======== Provided information

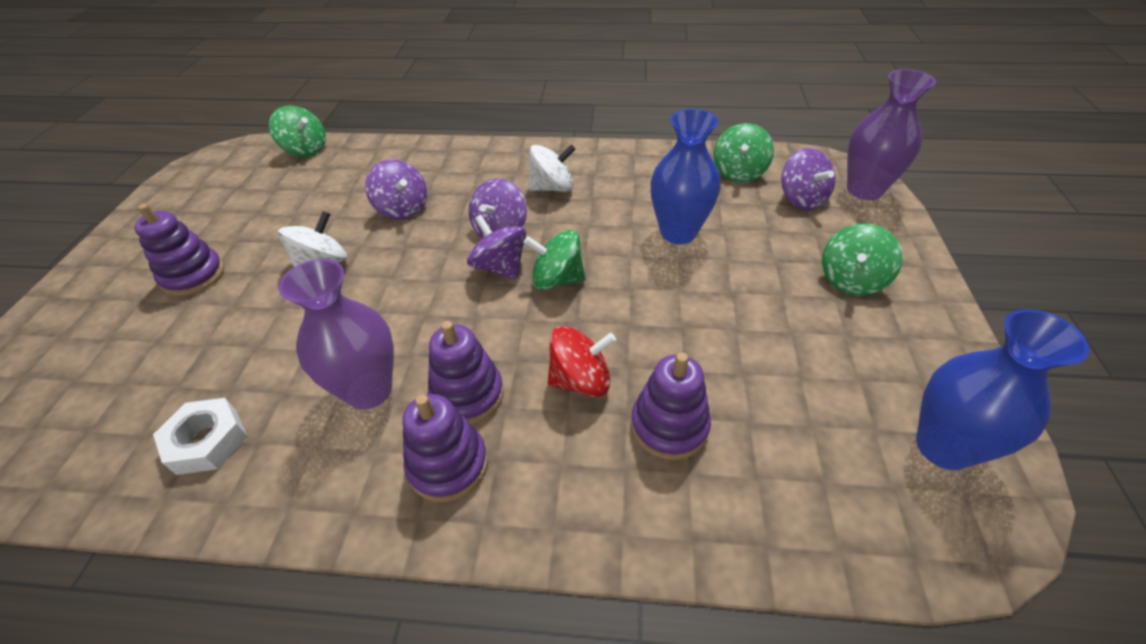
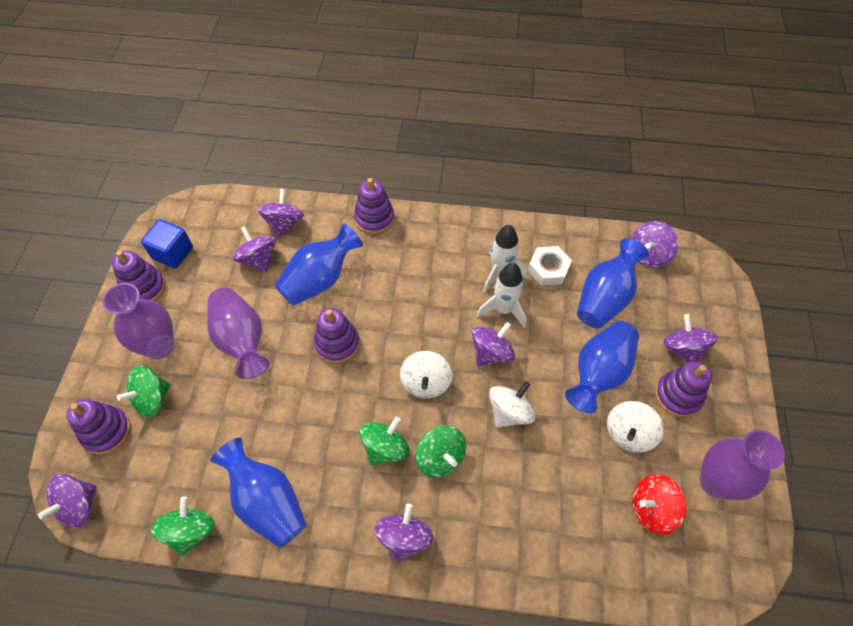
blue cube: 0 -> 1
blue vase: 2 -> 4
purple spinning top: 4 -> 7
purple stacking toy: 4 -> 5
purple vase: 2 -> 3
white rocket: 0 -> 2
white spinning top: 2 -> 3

================

→ **Task prompt**: Output nothing but the records, word for word, and none of their pictures.

→ **Exercise result**:
blue cube: 0 -> 1
blue vase: 2 -> 4
purple spinning top: 4 -> 7
purple stacking toy: 4 -> 5
purple vase: 2 -> 3
white rocket: 0 -> 2
white spinning top: 2 -> 3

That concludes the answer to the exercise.